— TASK INSTRUCTIONS —
The answer consists solely of the listing's lines from the first through the line containing "green banana: 2 -> 0", each reproduced exactly.

— GIVEN INFORMATION —
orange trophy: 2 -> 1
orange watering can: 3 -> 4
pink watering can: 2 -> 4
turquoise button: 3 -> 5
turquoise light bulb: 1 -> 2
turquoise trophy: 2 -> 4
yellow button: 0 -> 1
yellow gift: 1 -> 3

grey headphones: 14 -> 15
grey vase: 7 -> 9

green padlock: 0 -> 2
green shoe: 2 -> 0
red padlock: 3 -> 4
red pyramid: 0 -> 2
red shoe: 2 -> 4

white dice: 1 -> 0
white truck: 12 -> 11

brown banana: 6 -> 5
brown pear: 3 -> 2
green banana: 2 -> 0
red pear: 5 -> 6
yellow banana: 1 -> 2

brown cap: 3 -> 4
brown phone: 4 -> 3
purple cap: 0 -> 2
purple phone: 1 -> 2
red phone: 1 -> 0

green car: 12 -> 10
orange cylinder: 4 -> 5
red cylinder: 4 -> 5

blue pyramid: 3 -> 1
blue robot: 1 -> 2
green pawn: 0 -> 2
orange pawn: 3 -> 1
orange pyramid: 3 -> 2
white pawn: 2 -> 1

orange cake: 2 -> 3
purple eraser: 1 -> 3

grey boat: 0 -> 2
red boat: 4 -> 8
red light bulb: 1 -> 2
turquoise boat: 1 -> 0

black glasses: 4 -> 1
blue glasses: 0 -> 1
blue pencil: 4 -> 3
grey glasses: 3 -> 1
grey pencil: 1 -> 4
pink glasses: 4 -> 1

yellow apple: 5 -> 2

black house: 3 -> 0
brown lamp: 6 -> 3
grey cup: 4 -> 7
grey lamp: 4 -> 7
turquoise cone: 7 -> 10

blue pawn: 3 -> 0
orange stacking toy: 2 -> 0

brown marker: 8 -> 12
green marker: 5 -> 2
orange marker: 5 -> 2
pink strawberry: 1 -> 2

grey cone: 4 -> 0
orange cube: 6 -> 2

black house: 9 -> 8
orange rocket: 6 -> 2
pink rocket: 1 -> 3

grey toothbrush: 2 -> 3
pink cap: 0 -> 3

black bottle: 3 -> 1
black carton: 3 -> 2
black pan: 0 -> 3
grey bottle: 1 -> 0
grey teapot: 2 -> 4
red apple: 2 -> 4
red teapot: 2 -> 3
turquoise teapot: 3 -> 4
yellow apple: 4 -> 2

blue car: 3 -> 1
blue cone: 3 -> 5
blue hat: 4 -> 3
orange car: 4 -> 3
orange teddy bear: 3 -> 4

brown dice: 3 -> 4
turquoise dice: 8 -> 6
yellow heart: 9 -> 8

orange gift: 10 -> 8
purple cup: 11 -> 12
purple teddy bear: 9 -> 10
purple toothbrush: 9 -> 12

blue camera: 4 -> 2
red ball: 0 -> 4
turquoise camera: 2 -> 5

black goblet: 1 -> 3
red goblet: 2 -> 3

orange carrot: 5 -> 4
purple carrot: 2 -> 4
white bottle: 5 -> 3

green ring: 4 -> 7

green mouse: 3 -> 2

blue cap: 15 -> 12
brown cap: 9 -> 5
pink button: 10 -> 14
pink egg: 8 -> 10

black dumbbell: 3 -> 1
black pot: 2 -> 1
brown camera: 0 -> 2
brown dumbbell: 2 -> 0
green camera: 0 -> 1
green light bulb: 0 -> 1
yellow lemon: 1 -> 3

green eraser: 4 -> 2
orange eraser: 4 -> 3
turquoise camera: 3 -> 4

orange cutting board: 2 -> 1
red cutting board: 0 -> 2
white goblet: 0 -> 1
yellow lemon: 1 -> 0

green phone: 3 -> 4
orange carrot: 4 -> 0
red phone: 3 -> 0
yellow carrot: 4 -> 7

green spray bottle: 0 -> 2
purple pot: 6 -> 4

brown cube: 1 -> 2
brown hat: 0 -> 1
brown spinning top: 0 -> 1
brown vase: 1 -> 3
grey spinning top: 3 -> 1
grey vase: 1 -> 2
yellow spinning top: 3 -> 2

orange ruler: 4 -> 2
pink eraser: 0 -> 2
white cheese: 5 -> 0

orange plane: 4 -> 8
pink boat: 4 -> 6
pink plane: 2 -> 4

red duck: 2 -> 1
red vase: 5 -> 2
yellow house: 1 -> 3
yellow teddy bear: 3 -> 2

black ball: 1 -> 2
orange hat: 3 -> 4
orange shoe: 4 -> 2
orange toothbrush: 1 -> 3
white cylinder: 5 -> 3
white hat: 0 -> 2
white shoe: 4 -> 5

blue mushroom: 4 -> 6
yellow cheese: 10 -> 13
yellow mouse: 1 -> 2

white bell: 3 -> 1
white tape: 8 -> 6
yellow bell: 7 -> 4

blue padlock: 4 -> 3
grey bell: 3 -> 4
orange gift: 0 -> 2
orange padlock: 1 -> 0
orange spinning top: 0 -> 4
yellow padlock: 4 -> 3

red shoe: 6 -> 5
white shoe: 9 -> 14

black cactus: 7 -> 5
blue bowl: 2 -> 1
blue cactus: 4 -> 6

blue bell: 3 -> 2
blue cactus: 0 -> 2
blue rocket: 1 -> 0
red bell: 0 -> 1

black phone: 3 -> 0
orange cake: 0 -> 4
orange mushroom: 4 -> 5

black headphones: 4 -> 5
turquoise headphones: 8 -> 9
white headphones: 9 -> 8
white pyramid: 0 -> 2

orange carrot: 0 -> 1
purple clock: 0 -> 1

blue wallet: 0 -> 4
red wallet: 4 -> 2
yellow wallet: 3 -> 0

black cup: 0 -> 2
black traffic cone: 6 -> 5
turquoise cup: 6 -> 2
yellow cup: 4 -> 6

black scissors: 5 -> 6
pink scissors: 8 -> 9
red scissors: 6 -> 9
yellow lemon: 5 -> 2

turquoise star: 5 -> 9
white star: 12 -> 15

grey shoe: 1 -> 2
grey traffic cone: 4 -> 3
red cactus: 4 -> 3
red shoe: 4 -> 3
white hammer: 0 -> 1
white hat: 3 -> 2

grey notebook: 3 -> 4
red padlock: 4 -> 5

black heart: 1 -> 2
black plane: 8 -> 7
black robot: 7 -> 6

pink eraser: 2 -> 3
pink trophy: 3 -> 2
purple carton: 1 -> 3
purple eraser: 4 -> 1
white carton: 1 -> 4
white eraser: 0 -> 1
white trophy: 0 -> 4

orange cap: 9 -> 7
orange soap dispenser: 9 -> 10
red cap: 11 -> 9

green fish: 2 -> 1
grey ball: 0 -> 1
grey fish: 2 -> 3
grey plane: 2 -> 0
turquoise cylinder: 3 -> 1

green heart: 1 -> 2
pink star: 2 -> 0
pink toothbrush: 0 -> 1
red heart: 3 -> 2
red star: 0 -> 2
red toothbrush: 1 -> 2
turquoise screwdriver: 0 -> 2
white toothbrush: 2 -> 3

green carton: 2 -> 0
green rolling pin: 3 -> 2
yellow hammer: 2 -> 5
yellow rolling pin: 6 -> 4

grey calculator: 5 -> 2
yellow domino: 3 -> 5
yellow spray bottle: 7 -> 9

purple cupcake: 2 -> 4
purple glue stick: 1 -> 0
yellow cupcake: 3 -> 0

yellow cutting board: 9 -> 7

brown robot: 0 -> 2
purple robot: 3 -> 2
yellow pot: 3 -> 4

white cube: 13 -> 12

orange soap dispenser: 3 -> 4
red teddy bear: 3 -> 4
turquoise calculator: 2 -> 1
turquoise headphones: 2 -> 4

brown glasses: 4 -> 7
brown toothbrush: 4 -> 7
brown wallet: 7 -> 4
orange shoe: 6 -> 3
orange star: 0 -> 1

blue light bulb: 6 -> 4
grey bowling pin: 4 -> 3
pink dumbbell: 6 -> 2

— ANSWER TO THE EXERCISE —
orange trophy: 2 -> 1
orange watering can: 3 -> 4
pink watering can: 2 -> 4
turquoise button: 3 -> 5
turquoise light bulb: 1 -> 2
turquoise trophy: 2 -> 4
yellow button: 0 -> 1
yellow gift: 1 -> 3

grey headphones: 14 -> 15
grey vase: 7 -> 9

green padlock: 0 -> 2
green shoe: 2 -> 0
red padlock: 3 -> 4
red pyramid: 0 -> 2
red shoe: 2 -> 4

white dice: 1 -> 0
white truck: 12 -> 11

brown banana: 6 -> 5
brown pear: 3 -> 2
green banana: 2 -> 0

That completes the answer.